◆ Object change listings:
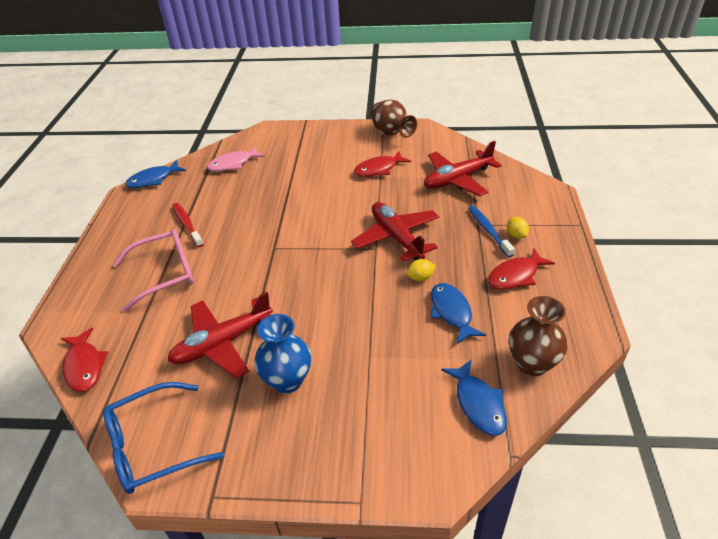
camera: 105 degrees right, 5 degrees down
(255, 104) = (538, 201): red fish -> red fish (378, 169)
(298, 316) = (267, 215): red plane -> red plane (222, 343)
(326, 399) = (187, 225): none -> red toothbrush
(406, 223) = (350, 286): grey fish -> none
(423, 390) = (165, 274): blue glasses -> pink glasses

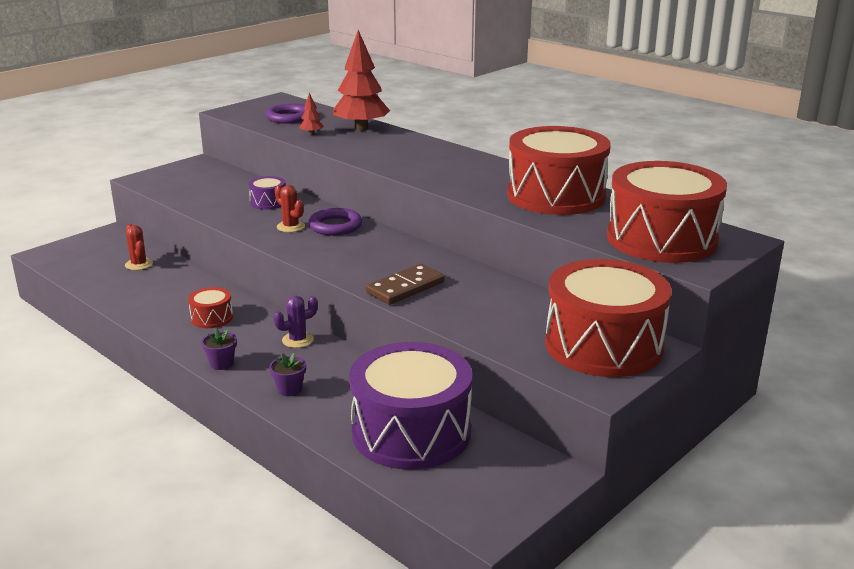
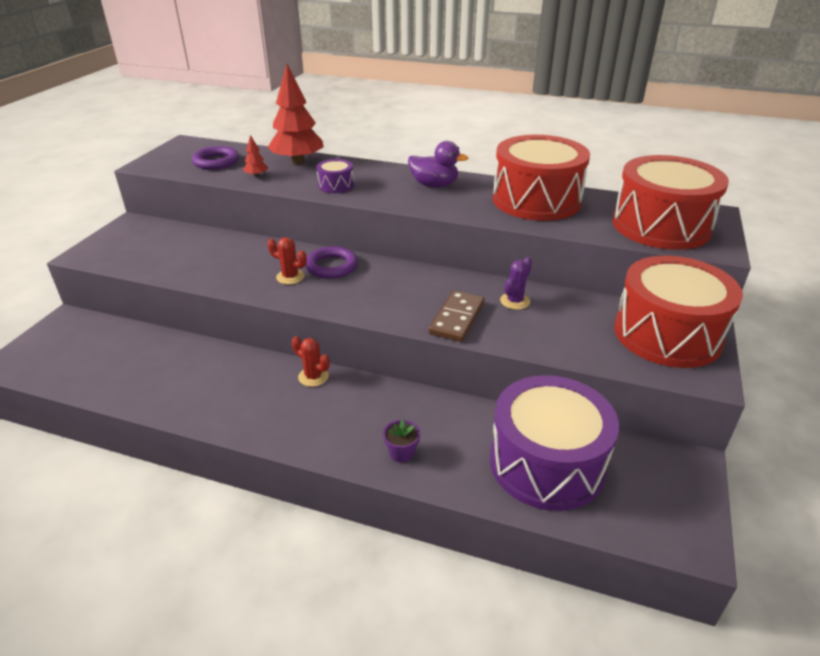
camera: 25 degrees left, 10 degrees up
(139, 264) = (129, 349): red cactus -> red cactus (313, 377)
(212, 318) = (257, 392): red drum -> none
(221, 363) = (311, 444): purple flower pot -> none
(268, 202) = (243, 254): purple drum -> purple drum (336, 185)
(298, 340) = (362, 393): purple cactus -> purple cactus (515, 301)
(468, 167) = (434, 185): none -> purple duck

...

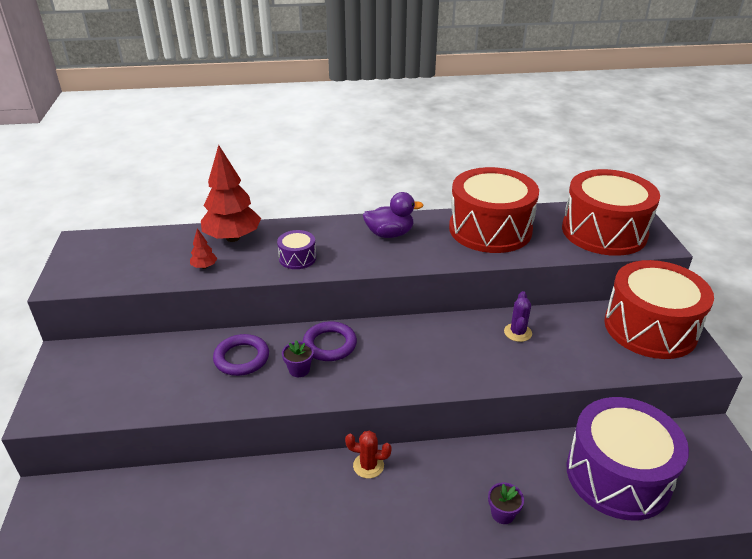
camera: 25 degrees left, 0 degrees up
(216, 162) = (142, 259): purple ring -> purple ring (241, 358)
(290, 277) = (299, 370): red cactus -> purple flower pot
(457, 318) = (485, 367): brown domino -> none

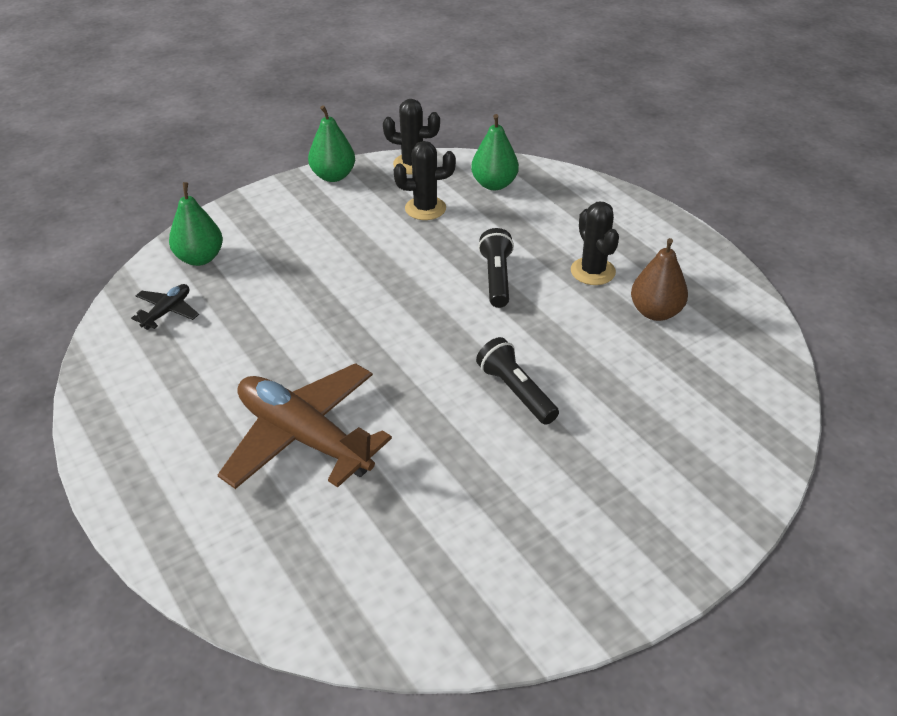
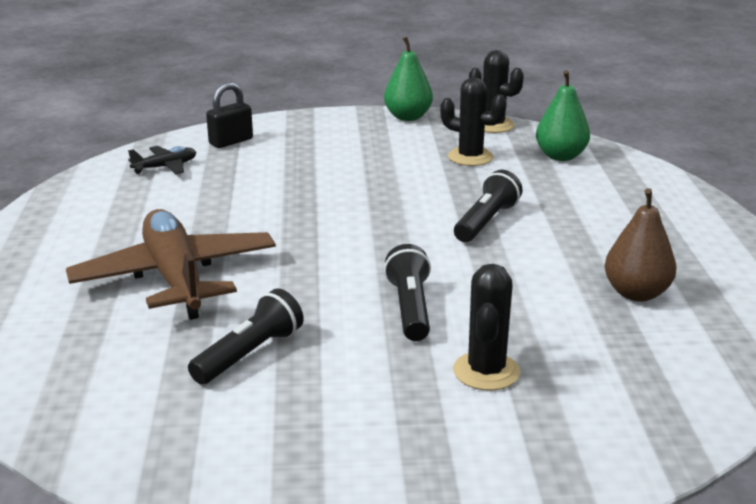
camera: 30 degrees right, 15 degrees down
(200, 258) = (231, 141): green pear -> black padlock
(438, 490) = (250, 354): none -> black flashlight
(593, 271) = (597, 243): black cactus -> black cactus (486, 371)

◆ Exercise details:
Copy the lines above between the one holding "(326, 399) = (187, 225): none" and the one holding "(298, 340) = (362, 393): purple", inclusive. Drop the pictures.

◆ Answer to the problem:
(326, 399) = (187, 225): none -> red toothbrush
(406, 223) = (350, 286): grey fish -> none
(423, 390) = (165, 274): blue glasses -> pink glasses

camera: 25 degrees left, 10 degrees up
(139, 264) = (129, 349): red cactus -> red cactus (313, 377)
(212, 318) = (257, 392): red drum -> none
(221, 363) = (311, 444): purple flower pot -> none
(268, 202) = (243, 254): purple drum -> purple drum (336, 185)
(298, 340) = (362, 393): purple cactus -> purple cactus (515, 301)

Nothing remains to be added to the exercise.